AIM OF THE TASK =
The reply should be a single number: the count of lines below that contain the word "right".

MATERIAL SUPPLIED =
*** Block opens ***
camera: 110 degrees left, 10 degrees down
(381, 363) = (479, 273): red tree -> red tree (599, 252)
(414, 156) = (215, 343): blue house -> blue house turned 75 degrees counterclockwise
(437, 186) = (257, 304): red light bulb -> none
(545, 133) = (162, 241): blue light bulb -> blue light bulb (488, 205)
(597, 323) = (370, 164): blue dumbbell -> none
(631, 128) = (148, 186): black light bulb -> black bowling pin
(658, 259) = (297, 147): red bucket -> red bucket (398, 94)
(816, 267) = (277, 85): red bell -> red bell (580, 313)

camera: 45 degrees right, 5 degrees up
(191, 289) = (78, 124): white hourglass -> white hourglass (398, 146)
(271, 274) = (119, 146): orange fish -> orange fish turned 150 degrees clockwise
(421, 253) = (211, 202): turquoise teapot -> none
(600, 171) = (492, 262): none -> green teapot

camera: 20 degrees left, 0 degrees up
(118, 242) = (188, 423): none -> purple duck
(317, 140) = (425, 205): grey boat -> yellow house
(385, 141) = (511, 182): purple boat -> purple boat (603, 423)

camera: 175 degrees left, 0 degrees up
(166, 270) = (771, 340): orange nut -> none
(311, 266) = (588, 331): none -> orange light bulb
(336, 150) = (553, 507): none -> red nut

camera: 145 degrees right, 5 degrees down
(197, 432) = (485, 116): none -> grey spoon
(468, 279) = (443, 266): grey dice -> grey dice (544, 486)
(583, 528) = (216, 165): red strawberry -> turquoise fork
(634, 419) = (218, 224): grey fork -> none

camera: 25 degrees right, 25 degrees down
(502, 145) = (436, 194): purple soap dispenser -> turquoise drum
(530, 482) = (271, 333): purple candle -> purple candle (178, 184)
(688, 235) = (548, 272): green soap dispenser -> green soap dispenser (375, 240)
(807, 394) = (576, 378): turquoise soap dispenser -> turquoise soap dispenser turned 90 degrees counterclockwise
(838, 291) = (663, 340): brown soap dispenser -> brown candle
*** Block closes ***
ANSWER SPACE =
3